Exercise aim:
Every line containing the word "lamp" is to be copied from the data below.

(Scene change data)
┏━━

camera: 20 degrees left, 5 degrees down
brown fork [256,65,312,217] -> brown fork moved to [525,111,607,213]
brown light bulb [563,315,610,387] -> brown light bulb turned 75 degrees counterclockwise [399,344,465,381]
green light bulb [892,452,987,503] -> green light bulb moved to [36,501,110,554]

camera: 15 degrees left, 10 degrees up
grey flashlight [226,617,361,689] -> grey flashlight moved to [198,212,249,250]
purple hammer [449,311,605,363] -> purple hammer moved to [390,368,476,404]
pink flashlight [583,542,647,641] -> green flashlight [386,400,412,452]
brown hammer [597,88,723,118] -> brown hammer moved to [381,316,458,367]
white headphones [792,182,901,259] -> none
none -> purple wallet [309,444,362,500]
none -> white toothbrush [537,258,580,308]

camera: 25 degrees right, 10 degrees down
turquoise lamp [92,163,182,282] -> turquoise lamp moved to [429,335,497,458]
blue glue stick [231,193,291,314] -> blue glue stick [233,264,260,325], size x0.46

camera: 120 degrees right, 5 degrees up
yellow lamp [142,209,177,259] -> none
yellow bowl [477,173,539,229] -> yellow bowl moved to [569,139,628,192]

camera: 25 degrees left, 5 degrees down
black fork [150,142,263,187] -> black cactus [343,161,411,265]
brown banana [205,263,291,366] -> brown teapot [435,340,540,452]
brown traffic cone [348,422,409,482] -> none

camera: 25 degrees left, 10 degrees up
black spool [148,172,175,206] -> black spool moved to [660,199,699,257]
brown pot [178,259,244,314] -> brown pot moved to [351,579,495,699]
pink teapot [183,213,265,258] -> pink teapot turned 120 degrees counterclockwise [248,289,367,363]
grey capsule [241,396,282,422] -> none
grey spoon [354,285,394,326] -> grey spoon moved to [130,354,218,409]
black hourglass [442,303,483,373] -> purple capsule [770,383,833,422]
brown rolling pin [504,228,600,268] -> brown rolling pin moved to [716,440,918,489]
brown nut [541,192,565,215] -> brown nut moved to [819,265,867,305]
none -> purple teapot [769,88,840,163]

┗━━

Answer box:
turquoise lamp [92,163,182,282] -> turquoise lamp moved to [429,335,497,458]
yellow lamp [142,209,177,259] -> none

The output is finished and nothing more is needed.